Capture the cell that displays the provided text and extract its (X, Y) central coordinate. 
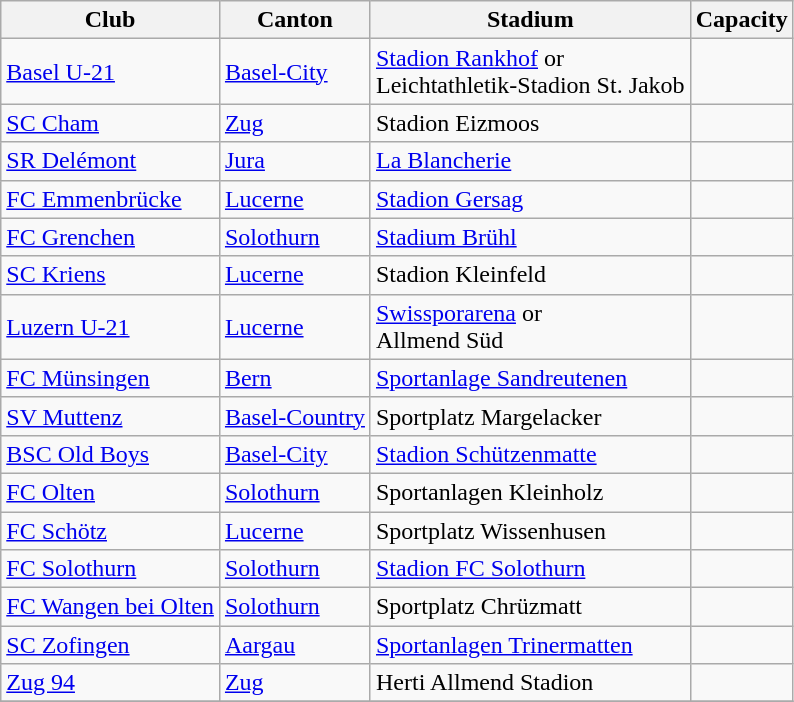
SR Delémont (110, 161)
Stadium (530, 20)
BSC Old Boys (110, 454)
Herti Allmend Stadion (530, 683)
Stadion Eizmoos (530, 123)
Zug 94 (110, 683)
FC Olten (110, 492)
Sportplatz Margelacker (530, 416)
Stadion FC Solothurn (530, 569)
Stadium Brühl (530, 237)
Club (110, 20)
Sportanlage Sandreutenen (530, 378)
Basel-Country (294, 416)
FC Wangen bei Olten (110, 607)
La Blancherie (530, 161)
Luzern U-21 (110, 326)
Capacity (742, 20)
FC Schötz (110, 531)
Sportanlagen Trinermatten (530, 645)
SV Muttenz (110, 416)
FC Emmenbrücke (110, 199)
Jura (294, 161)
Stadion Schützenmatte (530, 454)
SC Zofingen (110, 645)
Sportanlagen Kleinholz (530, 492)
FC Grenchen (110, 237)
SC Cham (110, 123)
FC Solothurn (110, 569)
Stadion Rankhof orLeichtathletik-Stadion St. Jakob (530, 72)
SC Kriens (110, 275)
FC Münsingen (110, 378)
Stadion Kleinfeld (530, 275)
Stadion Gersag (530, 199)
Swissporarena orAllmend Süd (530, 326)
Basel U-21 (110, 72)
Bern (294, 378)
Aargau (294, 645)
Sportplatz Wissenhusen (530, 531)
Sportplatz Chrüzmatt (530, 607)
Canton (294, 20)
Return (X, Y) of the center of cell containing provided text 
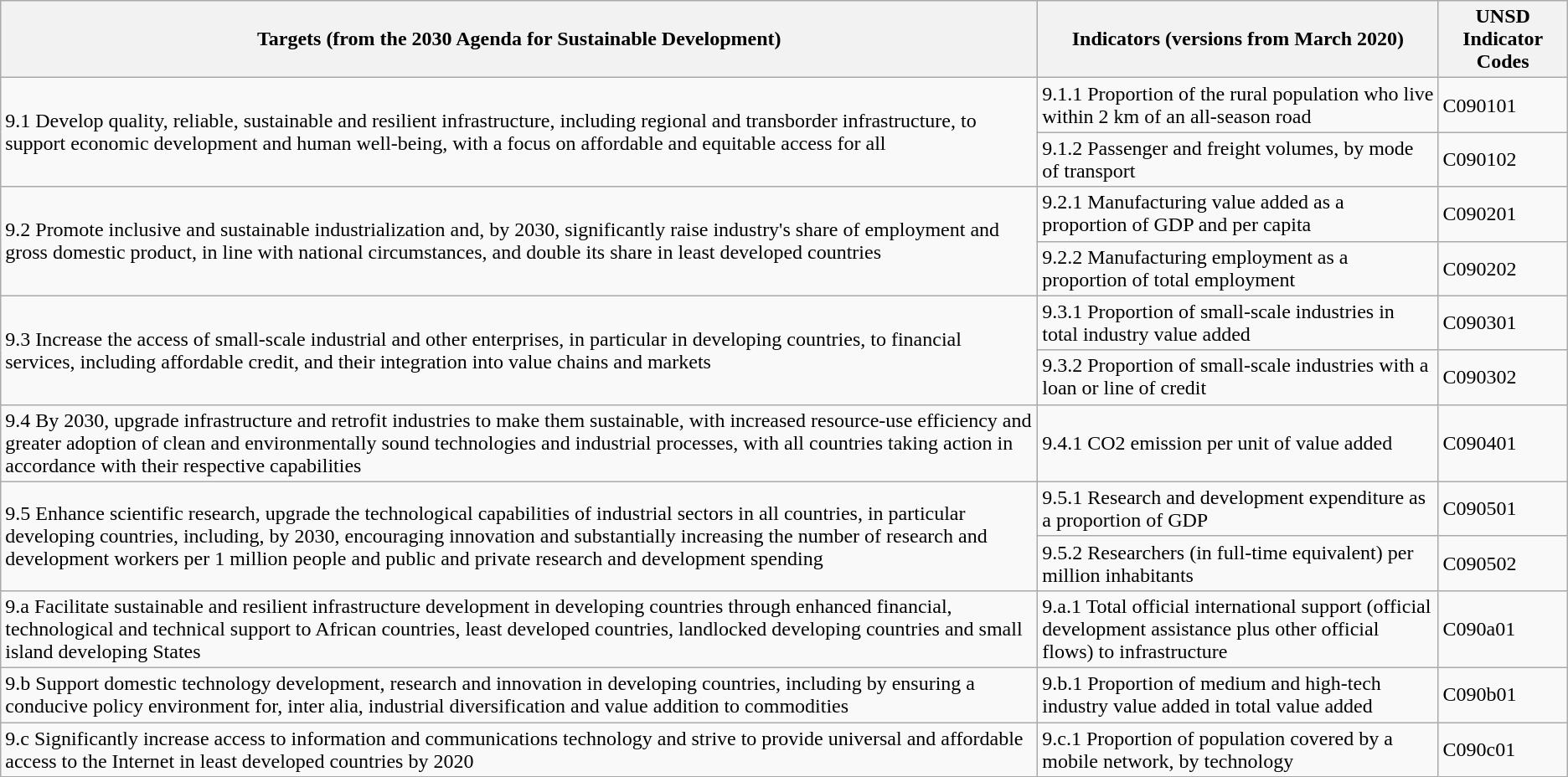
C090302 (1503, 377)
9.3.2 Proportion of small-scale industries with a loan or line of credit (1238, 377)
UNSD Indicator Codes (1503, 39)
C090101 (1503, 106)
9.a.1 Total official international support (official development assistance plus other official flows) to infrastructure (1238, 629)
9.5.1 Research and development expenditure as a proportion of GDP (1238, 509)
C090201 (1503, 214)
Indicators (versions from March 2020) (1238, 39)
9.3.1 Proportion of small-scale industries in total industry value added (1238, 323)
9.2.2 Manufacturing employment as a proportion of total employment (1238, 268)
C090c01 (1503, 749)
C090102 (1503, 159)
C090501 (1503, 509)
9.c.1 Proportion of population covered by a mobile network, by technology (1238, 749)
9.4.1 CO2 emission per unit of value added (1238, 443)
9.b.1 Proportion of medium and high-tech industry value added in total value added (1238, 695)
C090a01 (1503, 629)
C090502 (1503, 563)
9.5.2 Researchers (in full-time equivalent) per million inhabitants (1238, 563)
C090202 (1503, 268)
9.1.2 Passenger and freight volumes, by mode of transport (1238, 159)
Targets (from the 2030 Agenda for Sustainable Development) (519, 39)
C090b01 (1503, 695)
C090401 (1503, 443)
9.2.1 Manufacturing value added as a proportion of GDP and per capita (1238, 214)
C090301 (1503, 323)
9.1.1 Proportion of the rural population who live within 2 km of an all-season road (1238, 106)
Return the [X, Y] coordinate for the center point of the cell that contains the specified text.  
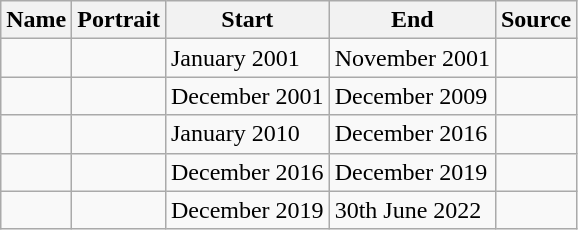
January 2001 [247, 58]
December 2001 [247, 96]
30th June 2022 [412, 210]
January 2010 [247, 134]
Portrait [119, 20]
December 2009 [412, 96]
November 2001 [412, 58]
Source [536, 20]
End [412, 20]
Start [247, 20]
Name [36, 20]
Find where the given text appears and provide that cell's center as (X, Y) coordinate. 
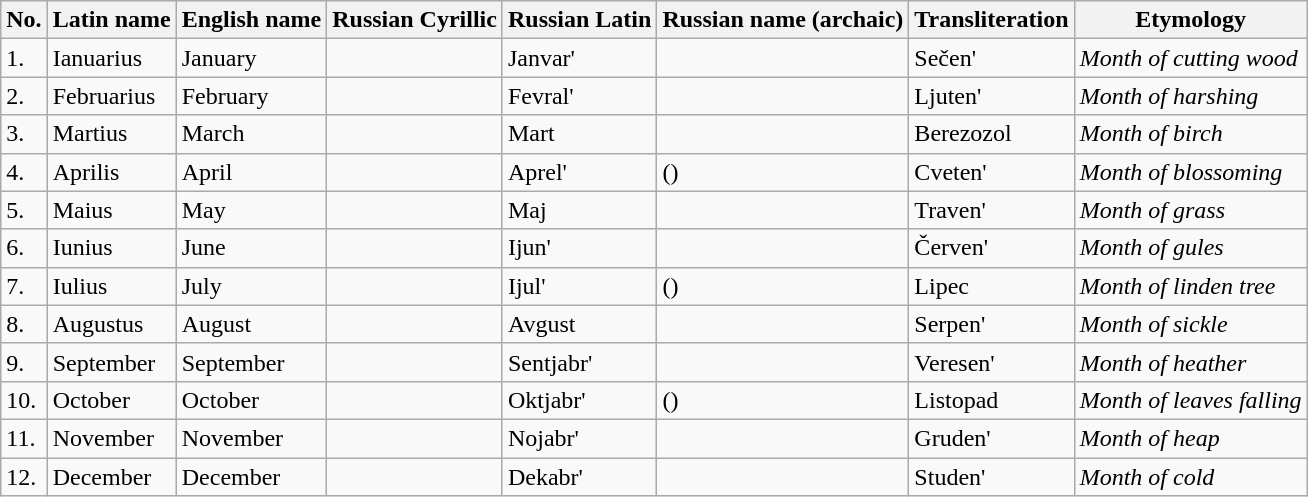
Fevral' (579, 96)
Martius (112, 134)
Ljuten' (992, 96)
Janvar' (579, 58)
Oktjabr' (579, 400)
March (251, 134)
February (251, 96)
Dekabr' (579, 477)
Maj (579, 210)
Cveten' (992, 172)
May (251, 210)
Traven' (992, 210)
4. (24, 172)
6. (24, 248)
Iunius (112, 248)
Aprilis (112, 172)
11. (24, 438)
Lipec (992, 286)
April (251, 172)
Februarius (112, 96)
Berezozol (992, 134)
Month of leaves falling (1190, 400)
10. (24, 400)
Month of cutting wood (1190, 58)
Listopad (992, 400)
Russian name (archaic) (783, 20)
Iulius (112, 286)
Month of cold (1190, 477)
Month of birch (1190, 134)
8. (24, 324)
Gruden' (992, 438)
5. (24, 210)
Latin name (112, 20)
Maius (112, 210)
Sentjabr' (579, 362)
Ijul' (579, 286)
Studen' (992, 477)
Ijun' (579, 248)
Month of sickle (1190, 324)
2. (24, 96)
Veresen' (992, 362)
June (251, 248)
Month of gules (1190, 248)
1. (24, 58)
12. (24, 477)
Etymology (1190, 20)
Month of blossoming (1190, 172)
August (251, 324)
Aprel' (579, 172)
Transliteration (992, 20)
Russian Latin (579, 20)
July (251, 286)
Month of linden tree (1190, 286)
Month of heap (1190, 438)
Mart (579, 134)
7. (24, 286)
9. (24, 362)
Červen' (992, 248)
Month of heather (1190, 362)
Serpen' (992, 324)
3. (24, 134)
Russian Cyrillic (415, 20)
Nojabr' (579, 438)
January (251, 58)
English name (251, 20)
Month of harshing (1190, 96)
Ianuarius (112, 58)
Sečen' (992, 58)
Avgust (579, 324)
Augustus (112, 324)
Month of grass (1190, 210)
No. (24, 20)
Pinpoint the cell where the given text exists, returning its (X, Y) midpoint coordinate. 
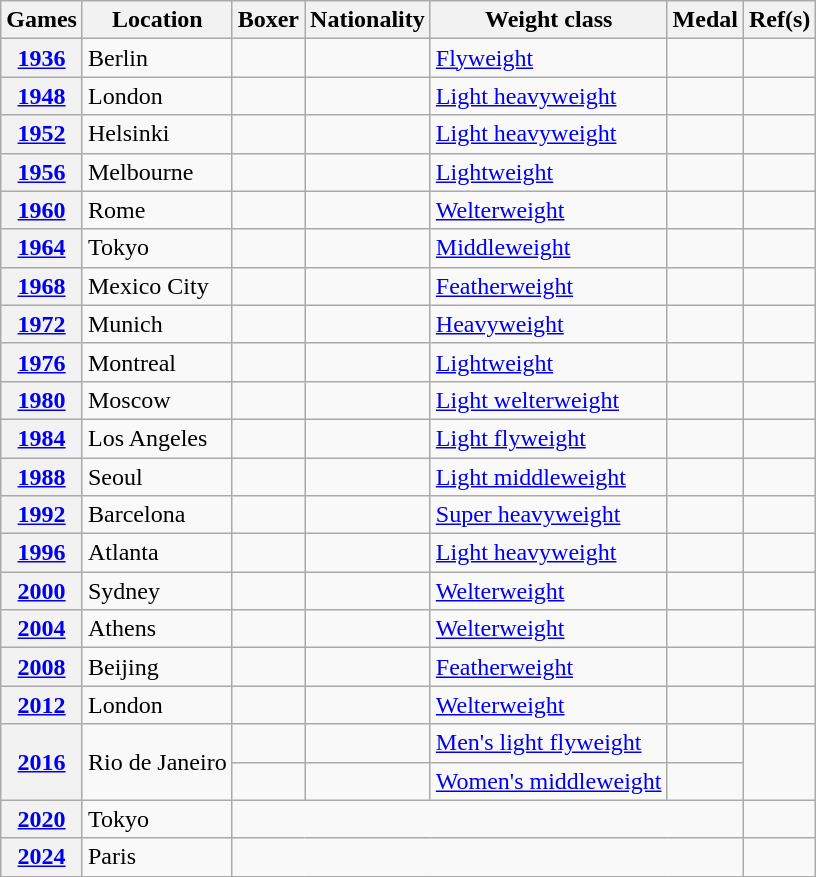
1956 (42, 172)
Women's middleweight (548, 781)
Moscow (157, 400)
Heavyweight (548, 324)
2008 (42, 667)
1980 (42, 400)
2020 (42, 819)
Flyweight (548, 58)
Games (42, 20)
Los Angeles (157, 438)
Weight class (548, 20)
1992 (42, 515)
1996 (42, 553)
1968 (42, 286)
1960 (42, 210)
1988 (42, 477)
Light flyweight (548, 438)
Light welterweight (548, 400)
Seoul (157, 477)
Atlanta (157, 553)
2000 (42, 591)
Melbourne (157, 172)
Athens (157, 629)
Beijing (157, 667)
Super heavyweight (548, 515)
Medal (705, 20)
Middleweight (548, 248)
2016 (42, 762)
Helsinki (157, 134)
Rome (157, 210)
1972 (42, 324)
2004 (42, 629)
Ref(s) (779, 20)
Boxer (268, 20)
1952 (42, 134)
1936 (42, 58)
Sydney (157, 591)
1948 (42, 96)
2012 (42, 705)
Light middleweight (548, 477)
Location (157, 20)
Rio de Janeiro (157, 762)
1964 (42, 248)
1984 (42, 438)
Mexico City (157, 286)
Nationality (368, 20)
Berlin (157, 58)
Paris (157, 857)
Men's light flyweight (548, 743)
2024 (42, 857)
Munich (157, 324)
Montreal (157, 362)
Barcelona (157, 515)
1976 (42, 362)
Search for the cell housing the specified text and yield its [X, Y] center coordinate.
──────────────────────────────
Please copy out everything in the records above, from the line containing "SR Delémont (110, 161)" down to the line containing "Luzern U-21 (110, 326)", with both of those lines included and nothing changed.

SR Delémont (110, 161)
Stadium (530, 20)
BSC Old Boys (110, 454)
Herti Allmend Stadion (530, 683)
Stadion Eizmoos (530, 123)
Zug 94 (110, 683)
FC Olten (110, 492)
Sportplatz Margelacker (530, 416)
Stadion FC Solothurn (530, 569)
Stadium Brühl (530, 237)
Club (110, 20)
Sportanlage Sandreutenen (530, 378)
Basel-Country (294, 416)
FC Wangen bei Olten (110, 607)
La Blancherie (530, 161)
Luzern U-21 (110, 326)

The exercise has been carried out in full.